=== Begin Enclosure ===
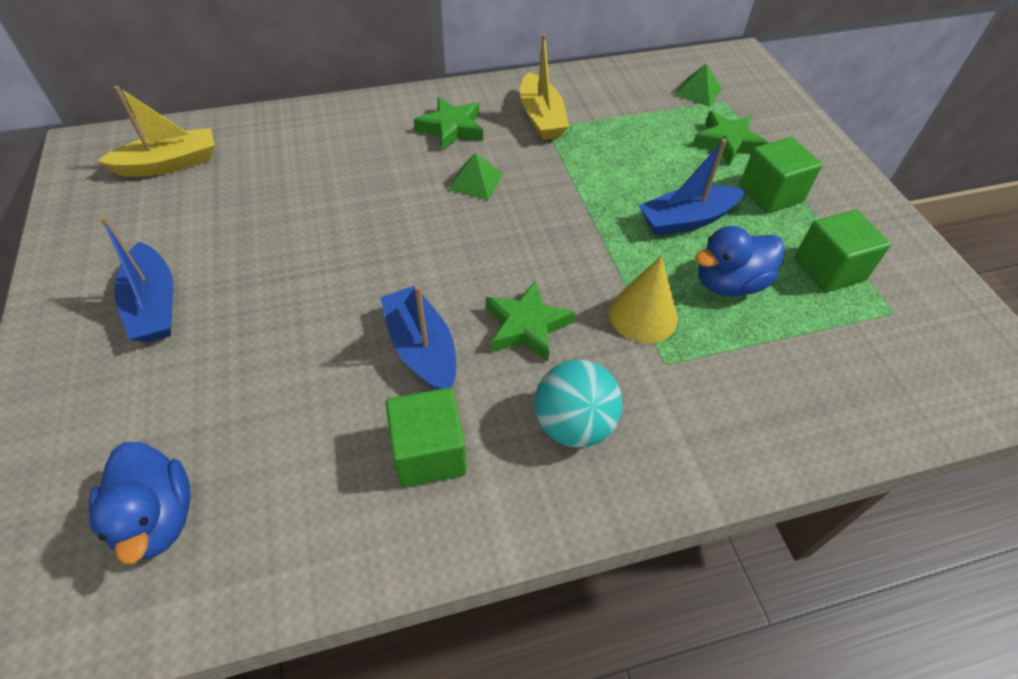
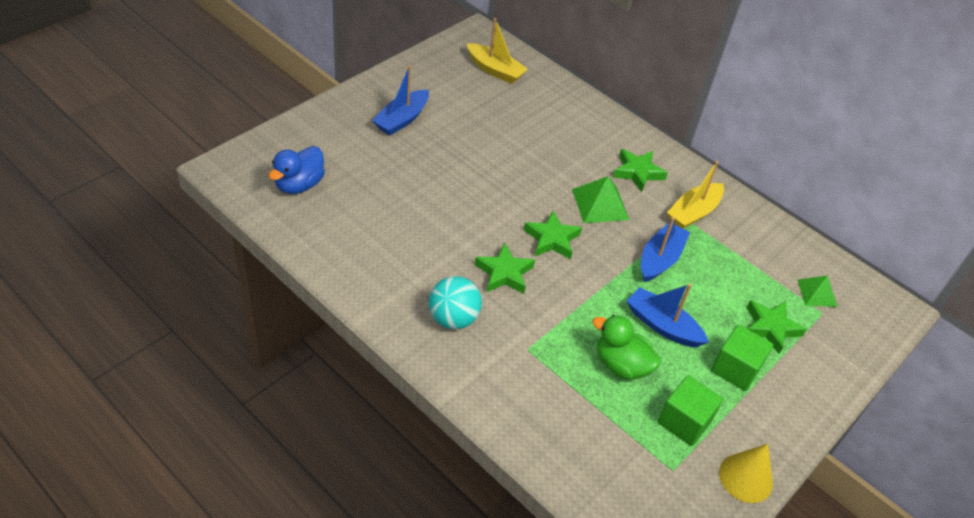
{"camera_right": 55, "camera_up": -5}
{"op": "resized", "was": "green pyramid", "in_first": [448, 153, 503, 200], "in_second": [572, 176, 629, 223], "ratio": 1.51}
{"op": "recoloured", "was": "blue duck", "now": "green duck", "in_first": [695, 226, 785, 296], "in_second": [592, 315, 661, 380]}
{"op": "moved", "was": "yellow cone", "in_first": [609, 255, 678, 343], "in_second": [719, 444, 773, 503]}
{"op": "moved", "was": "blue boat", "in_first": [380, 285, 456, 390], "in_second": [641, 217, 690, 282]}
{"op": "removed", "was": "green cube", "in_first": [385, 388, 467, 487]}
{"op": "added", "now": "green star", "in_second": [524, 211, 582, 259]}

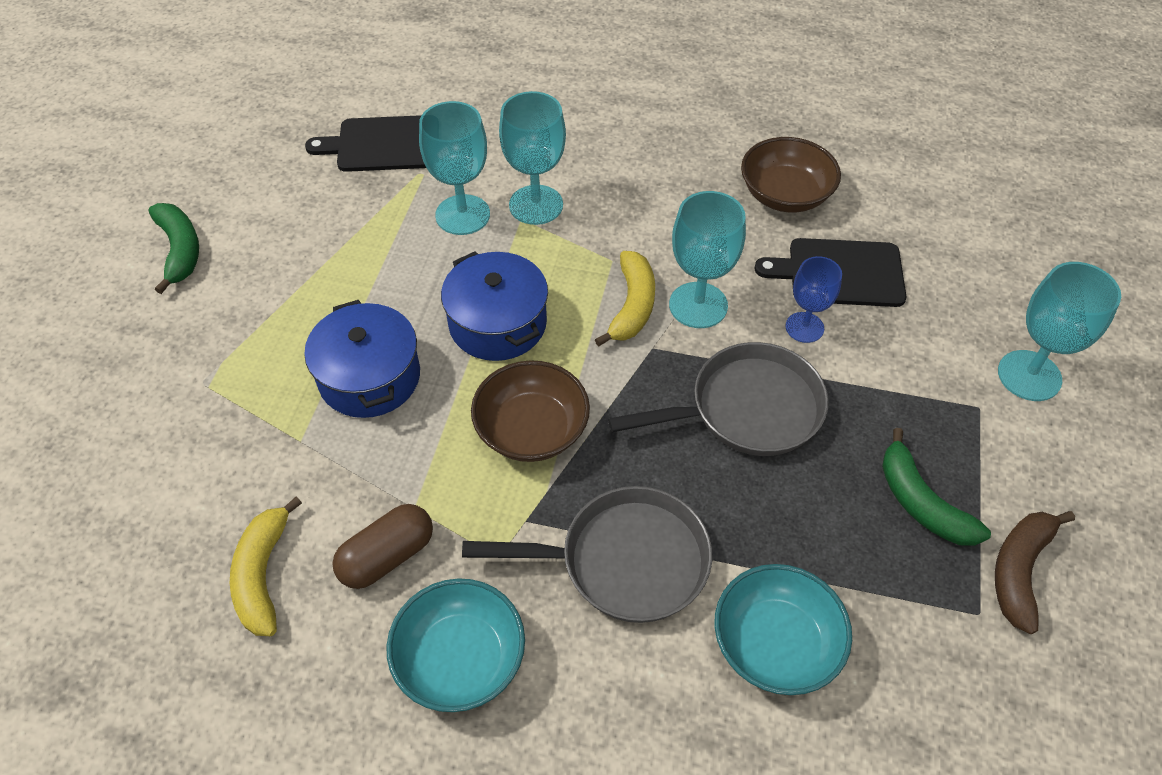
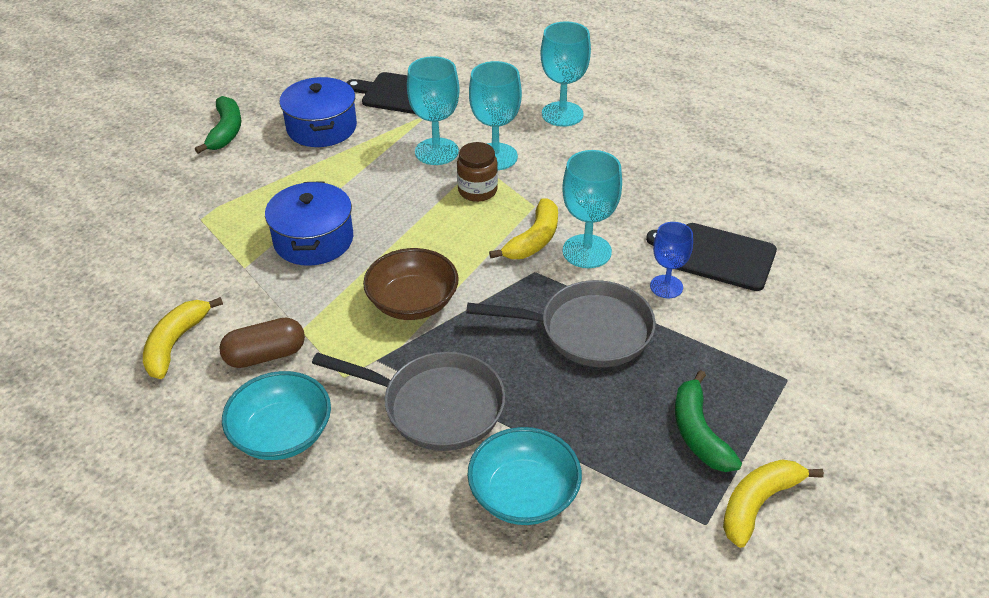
{"camera_right": 20, "camera_up": -10}
{"op": "removed", "was": "brown bowl", "in_first": [741, 137, 841, 212]}
{"op": "moved", "was": "blue pot", "in_first": [441, 251, 548, 361], "in_second": [279, 77, 357, 147]}
{"op": "moved", "was": "turquoise goblet", "in_first": [998, 262, 1121, 401], "in_second": [540, 21, 591, 127]}
{"op": "recoloured", "was": "brown banana", "now": "yellow banana", "in_first": [995, 511, 1075, 634], "in_second": [723, 459, 824, 548]}
{"op": "added", "now": "brown jar", "in_second": [457, 142, 498, 202]}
=== End Enclosure ===
TASK BRIEF: Word for word, restate all of the material, omitting the images.

TASK RESPONSE:
{"camera_right": 55, "camera_up": -5}
{"op": "resized", "was": "green pyramid", "in_first": [448, 153, 503, 200], "in_second": [572, 176, 629, 223], "ratio": 1.51}
{"op": "recoloured", "was": "blue duck", "now": "green duck", "in_first": [695, 226, 785, 296], "in_second": [592, 315, 661, 380]}
{"op": "moved", "was": "yellow cone", "in_first": [609, 255, 678, 343], "in_second": [719, 444, 773, 503]}
{"op": "moved", "was": "blue boat", "in_first": [380, 285, 456, 390], "in_second": [641, 217, 690, 282]}
{"op": "removed", "was": "green cube", "in_first": [385, 388, 467, 487]}
{"op": "added", "now": "green star", "in_second": [524, 211, 582, 259]}

{"camera_right": 20, "camera_up": -10}
{"op": "removed", "was": "brown bowl", "in_first": [741, 137, 841, 212]}
{"op": "moved", "was": "blue pot", "in_first": [441, 251, 548, 361], "in_second": [279, 77, 357, 147]}
{"op": "moved", "was": "turquoise goblet", "in_first": [998, 262, 1121, 401], "in_second": [540, 21, 591, 127]}
{"op": "recoloured", "was": "brown banana", "now": "yellow banana", "in_first": [995, 511, 1075, 634], "in_second": [723, 459, 824, 548]}
{"op": "added", "now": "brown jar", "in_second": [457, 142, 498, 202]}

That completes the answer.